Write down exactly the lines of the records below, beginning with the first and ending with the line that includes "- → cubo (blanco) <25, 335, 95, 95>".

▶ [DATASET ENTRIES]
==================================================
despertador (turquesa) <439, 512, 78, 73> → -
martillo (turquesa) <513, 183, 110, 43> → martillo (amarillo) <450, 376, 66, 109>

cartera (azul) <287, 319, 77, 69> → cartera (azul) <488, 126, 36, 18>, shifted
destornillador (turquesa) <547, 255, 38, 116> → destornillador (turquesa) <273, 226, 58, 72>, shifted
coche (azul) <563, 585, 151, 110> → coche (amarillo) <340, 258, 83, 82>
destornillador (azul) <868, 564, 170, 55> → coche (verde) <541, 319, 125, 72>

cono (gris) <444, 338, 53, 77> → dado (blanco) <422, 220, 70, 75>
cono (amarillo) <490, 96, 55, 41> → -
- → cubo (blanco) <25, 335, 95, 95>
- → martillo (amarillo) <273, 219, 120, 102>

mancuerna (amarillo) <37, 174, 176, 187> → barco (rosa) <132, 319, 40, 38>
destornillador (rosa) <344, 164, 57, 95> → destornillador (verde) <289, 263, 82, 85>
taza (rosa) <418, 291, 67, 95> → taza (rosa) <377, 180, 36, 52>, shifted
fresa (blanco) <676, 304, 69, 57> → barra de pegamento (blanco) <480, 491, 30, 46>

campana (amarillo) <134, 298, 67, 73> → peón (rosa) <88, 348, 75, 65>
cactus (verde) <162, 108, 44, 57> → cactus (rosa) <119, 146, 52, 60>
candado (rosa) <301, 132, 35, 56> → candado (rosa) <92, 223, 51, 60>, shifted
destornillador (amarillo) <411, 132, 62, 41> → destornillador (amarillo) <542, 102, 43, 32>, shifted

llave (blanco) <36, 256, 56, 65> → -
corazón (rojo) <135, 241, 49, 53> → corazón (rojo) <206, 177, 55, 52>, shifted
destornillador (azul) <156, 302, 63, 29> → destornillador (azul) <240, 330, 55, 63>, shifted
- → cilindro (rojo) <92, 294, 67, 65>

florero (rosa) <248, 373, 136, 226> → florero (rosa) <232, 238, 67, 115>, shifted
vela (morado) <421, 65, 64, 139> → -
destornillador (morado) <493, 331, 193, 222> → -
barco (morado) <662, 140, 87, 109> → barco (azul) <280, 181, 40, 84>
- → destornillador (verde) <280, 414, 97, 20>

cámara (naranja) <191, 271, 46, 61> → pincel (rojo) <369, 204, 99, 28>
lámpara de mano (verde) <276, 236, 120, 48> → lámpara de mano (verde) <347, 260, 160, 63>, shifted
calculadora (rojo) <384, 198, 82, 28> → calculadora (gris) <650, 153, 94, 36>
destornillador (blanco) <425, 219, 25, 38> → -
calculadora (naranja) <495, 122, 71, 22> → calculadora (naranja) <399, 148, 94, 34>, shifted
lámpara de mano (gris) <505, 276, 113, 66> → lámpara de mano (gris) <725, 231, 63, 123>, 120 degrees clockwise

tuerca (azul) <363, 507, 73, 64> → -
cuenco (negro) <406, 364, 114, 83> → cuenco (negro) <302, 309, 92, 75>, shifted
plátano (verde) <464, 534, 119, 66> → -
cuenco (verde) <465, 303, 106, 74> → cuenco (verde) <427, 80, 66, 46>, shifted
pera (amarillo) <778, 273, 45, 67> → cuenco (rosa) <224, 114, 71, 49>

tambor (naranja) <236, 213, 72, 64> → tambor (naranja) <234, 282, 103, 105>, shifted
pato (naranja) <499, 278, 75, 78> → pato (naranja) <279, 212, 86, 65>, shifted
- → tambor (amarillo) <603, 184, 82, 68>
==================================================
▶ [THE COMPLETED TASK]
despertador (turquesa) <439, 512, 78, 73> → -
martillo (turquesa) <513, 183, 110, 43> → martillo (amarillo) <450, 376, 66, 109>

cartera (azul) <287, 319, 77, 69> → cartera (azul) <488, 126, 36, 18>, shifted
destornillador (turquesa) <547, 255, 38, 116> → destornillador (turquesa) <273, 226, 58, 72>, shifted
coche (azul) <563, 585, 151, 110> → coche (amarillo) <340, 258, 83, 82>
destornillador (azul) <868, 564, 170, 55> → coche (verde) <541, 319, 125, 72>

cono (gris) <444, 338, 53, 77> → dado (blanco) <422, 220, 70, 75>
cono (amarillo) <490, 96, 55, 41> → -
- → cubo (blanco) <25, 335, 95, 95>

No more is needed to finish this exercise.